Object transformation records:

■ ■ ■ ■

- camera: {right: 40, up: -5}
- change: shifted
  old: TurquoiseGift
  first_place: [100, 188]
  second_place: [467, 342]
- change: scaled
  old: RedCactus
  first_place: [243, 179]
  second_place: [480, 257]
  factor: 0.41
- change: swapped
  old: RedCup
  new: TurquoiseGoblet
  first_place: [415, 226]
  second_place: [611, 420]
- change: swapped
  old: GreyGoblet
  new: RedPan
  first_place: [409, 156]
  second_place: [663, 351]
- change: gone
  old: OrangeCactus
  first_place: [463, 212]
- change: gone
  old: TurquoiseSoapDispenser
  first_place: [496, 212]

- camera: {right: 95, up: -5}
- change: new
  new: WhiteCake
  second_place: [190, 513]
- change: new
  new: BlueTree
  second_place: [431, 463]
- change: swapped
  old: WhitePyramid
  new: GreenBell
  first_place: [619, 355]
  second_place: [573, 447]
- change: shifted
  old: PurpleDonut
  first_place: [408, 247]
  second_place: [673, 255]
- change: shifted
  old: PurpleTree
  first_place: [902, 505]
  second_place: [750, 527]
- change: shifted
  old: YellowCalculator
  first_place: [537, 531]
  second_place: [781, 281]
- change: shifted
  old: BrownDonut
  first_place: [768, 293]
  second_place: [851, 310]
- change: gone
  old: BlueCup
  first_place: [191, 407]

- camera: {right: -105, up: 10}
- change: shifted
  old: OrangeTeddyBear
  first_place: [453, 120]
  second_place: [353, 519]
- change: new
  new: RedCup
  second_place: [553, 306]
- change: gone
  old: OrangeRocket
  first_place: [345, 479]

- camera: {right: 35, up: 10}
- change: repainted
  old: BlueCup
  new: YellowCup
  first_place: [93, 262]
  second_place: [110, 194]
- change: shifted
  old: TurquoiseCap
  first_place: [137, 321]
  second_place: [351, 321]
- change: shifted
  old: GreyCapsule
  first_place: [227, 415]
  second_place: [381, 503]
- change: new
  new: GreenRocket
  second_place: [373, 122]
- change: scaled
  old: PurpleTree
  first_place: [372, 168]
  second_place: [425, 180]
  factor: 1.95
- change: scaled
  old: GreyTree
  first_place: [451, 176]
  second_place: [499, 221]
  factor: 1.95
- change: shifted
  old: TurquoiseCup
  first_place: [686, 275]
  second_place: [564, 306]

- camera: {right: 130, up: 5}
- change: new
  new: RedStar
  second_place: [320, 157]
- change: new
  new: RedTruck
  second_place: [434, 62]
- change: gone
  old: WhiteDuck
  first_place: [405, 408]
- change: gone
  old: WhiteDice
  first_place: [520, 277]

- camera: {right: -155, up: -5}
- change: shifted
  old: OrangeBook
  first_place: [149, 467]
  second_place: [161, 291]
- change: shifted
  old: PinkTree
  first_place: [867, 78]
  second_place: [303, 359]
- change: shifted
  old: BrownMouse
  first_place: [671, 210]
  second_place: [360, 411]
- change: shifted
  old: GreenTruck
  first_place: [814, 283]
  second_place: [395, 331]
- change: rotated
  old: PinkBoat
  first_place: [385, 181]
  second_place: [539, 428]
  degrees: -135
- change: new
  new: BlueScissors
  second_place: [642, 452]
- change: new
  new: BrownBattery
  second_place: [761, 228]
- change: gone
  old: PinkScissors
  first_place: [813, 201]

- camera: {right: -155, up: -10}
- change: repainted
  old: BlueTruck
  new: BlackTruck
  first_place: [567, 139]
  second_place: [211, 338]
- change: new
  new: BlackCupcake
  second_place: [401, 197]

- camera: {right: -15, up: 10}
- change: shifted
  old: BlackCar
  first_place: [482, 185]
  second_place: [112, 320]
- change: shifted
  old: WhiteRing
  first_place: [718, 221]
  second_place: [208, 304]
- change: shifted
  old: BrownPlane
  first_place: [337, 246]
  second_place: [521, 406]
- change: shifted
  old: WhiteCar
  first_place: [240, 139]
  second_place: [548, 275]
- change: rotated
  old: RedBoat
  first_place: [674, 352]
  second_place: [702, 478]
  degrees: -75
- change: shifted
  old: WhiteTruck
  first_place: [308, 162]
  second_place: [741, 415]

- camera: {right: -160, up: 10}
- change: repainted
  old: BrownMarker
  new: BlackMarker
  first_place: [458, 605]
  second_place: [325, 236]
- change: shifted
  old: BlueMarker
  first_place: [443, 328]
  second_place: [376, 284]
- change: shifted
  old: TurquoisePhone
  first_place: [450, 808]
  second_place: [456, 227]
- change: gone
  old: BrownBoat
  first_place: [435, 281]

■ ■ ■ ■

◆ **Task brief**:
Of the lines above, retype only those from the line containing "old: RedCactus" through the line containing "old: TurquoiseSoapDispenser", including both, exactly.

◆ **Exercise response**:
  old: RedCactus
  first_place: [243, 179]
  second_place: [480, 257]
  factor: 0.41
- change: swapped
  old: RedCup
  new: TurquoiseGoblet
  first_place: [415, 226]
  second_place: [611, 420]
- change: swapped
  old: GreyGoblet
  new: RedPan
  first_place: [409, 156]
  second_place: [663, 351]
- change: gone
  old: OrangeCactus
  first_place: [463, 212]
- change: gone
  old: TurquoiseSoapDispenser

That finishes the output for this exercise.